Your assignment.
The answer must consist of every line from the data that holds "leaf".

─── Records

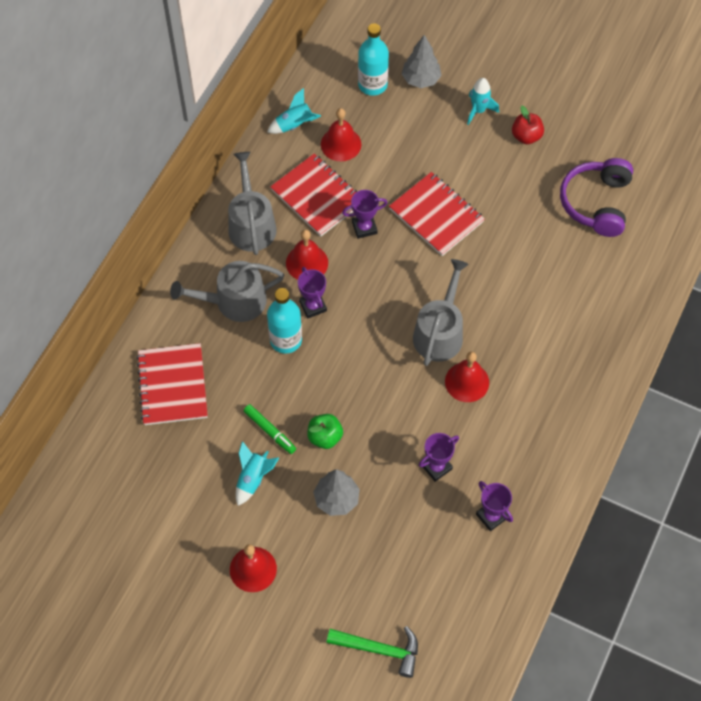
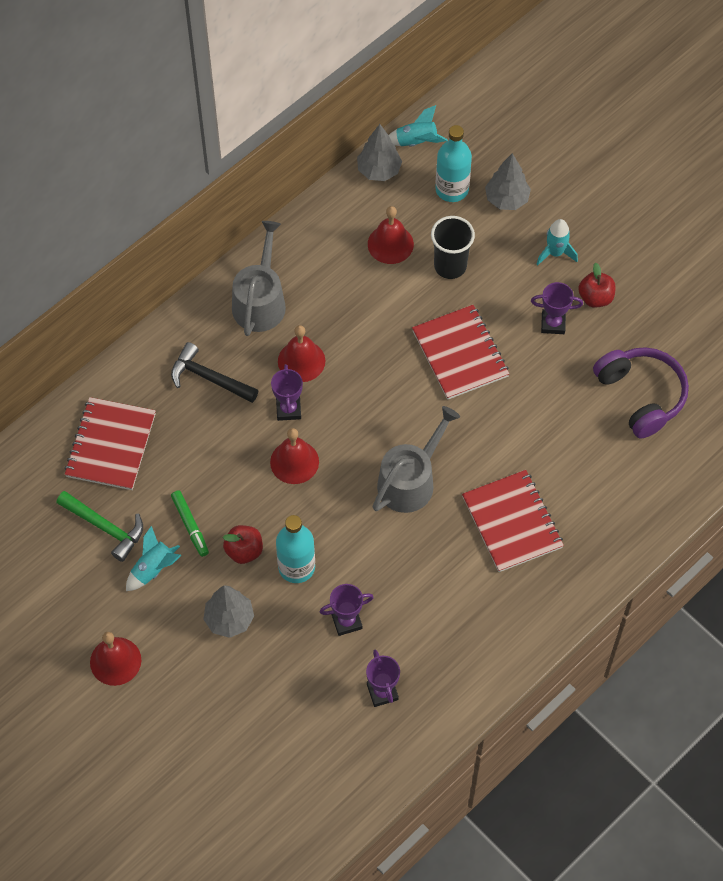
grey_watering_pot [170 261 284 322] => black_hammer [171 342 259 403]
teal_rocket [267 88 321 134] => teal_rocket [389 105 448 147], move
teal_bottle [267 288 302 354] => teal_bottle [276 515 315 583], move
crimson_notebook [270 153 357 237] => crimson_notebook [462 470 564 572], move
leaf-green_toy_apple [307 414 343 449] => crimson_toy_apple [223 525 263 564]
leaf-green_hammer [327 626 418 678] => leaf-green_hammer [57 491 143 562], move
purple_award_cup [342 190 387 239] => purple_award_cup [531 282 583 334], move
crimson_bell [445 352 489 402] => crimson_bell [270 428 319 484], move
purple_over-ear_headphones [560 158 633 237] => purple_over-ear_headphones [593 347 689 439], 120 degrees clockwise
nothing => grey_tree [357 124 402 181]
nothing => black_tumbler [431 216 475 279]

──────

Solution to this exercise.
leaf-green_toy_apple [307 414 343 449] => crimson_toy_apple [223 525 263 564]
leaf-green_hammer [327 626 418 678] => leaf-green_hammer [57 491 143 562], move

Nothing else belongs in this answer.